## Your goal
All lines in the records that carry the string "square" are to be shown.
......
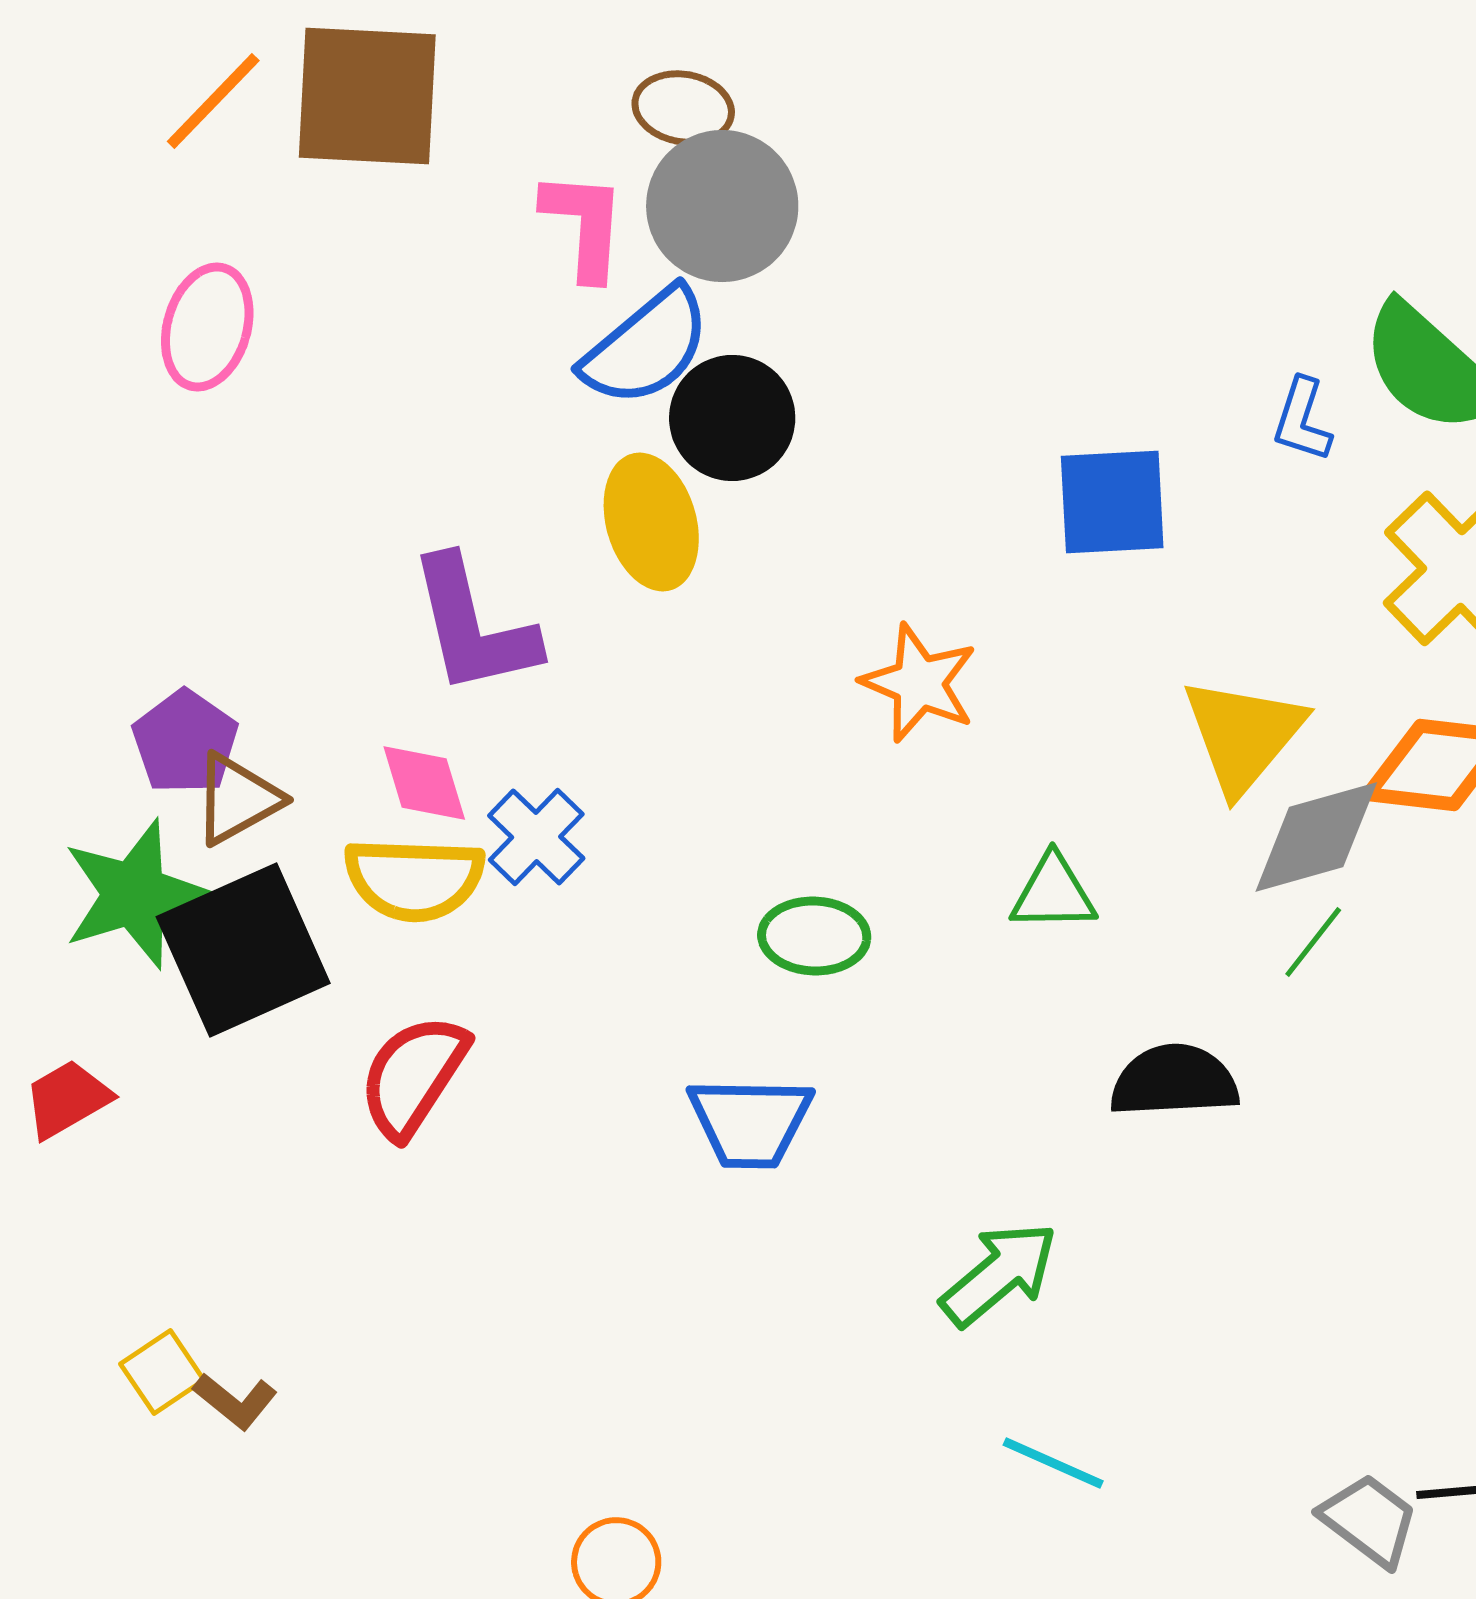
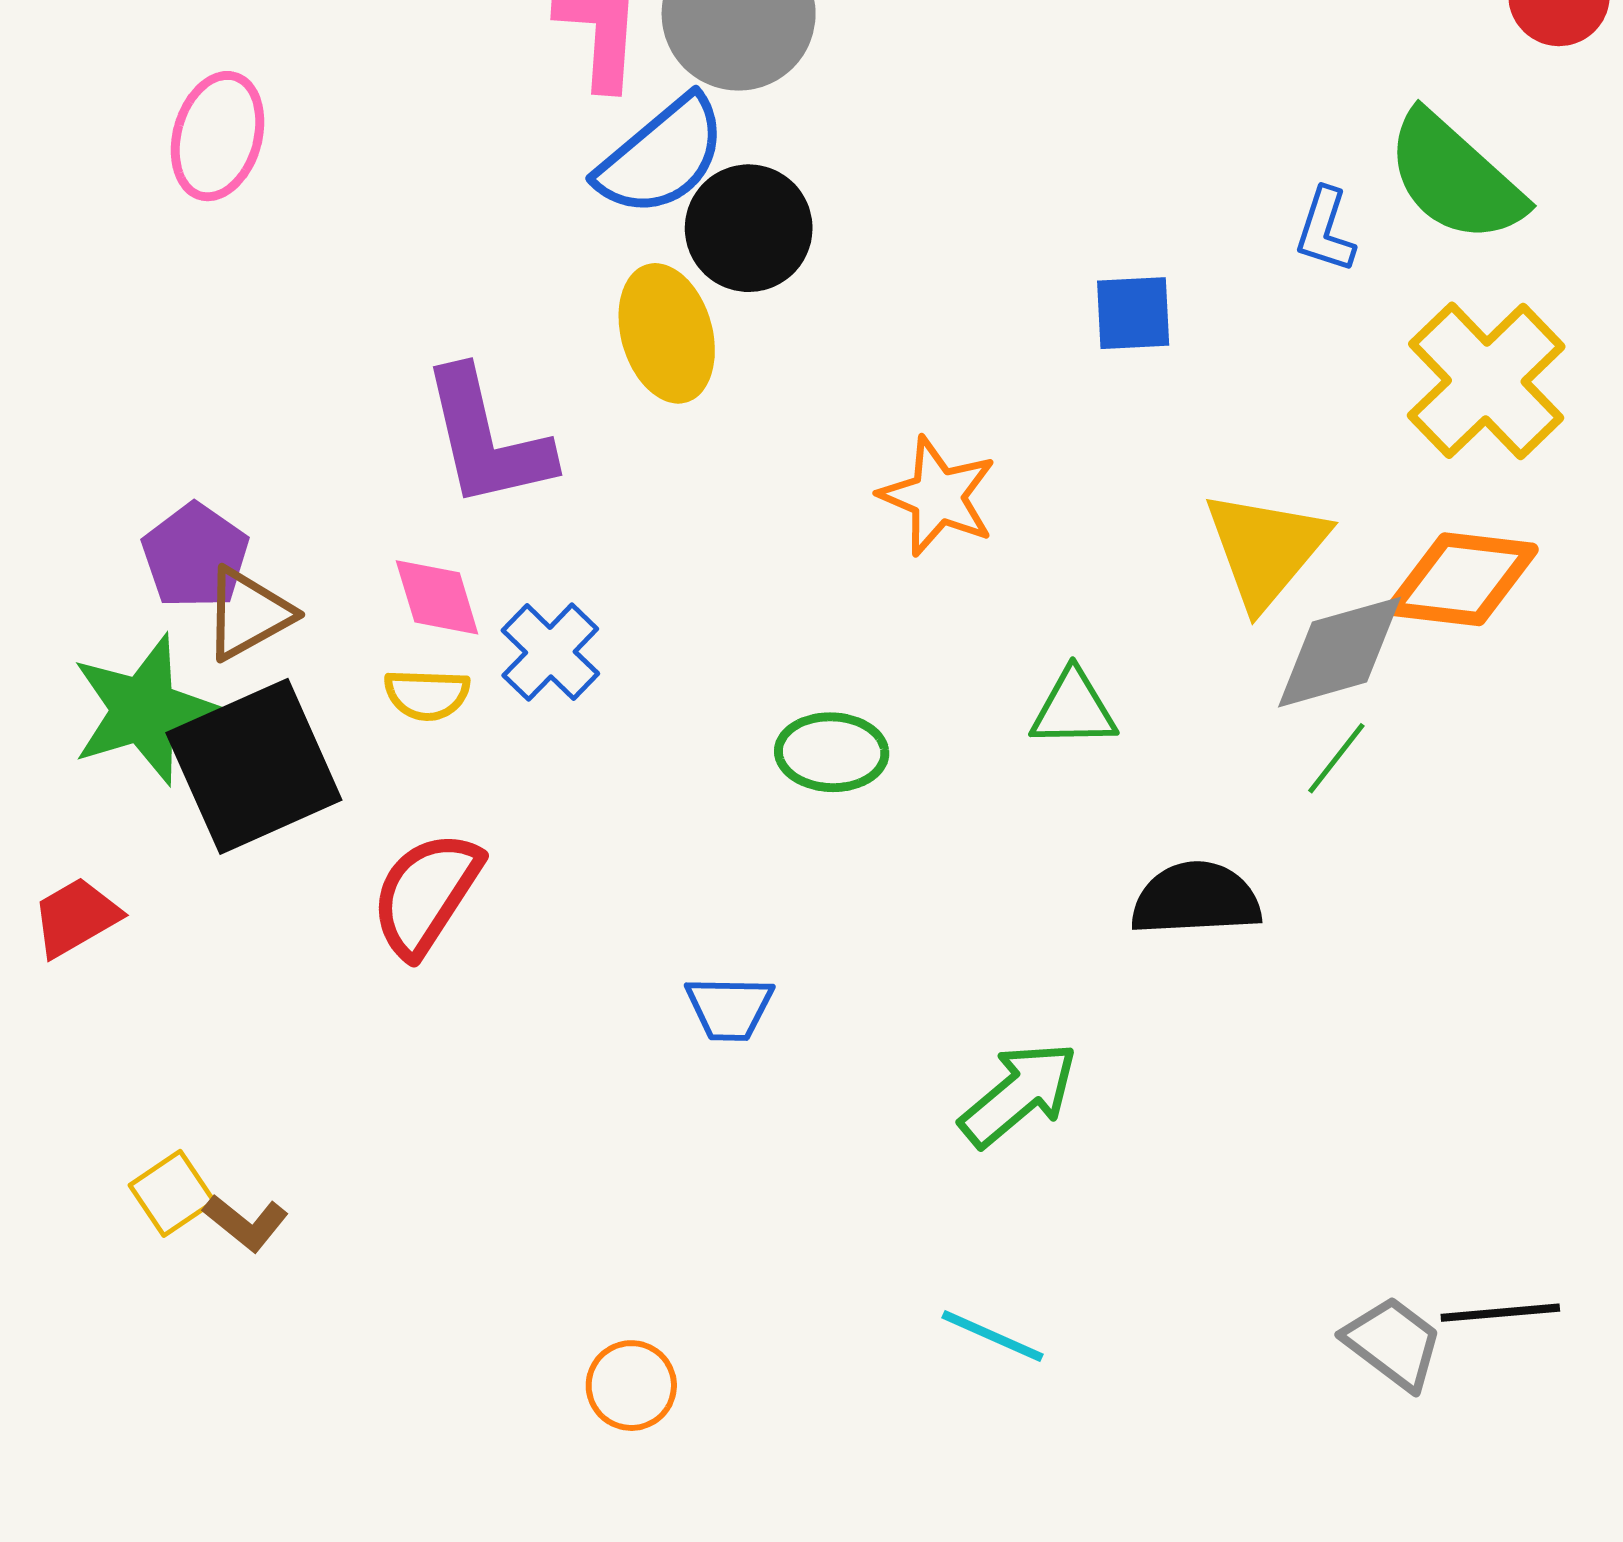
blue square: (1112, 502) -> (1133, 313), size x0.7
yellow semicircle: (414, 879) -> (427, 695), size x0.6
blue trapezoid: (750, 1122) -> (729, 1008), moved, size x0.7
cyan line: (1053, 1463) -> (992, 1336), moved

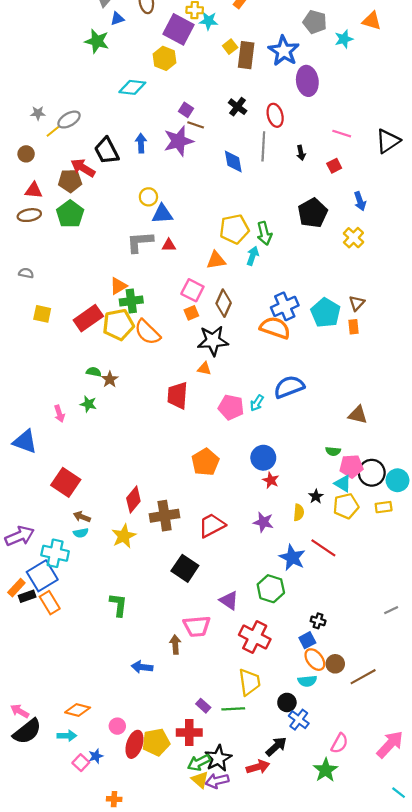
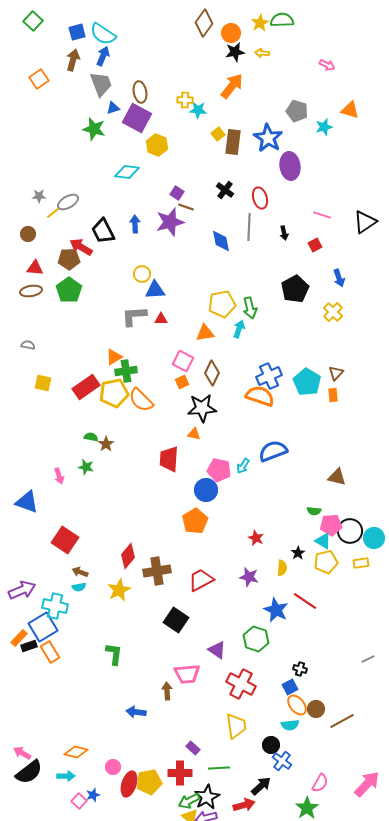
purple square: (178, 29) -> (137, 118), moved
blue circle: (263, 458) -> (206, 490), moved
green line: (233, 709) -> (219, 768), moved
......
## Exercise output
blue square: (1112, 502) -> (1133, 313), size x0.7
purple square: (178, 29) -> (137, 118), moved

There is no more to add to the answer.